LISTED RECORDS ->
________
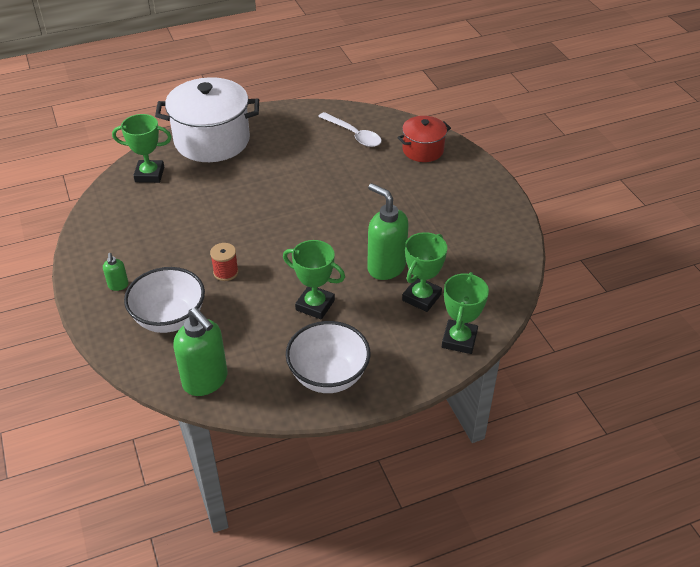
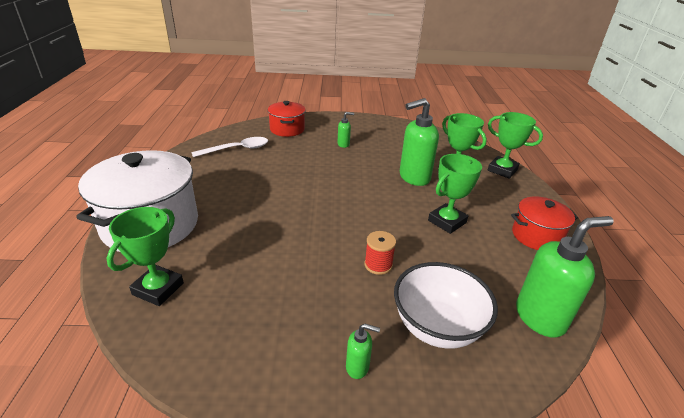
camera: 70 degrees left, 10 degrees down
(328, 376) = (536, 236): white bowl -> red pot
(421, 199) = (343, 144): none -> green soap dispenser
________
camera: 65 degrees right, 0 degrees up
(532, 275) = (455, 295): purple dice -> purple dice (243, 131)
________
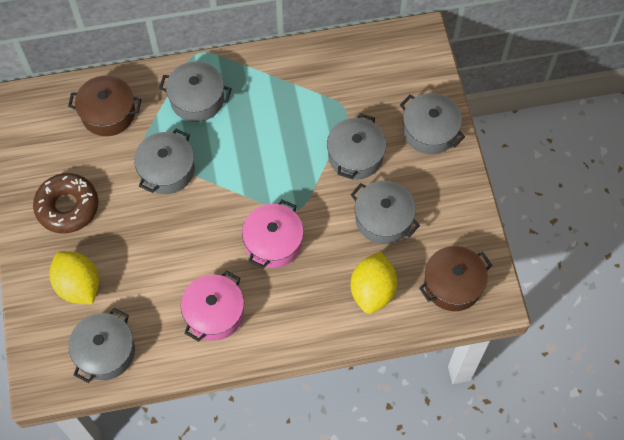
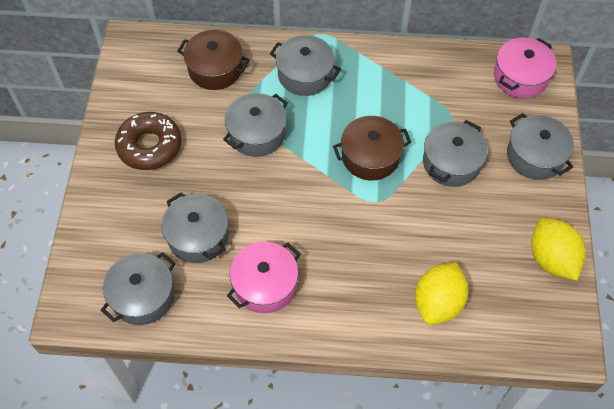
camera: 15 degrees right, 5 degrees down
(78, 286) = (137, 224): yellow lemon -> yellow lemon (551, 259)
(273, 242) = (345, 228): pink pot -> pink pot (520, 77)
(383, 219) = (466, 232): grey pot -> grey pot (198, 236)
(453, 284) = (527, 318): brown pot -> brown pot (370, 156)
________
PROBLEM DETAILS -> Looking at the records above, return exactly the lines from the line with "camera: 70 degrees left, 10 degrees down" to the line with "(421, 199) = (343, 144): none", both ends included.

FINAL ANSWER ->
camera: 70 degrees left, 10 degrees down
(328, 376) = (536, 236): white bowl -> red pot
(421, 199) = (343, 144): none -> green soap dispenser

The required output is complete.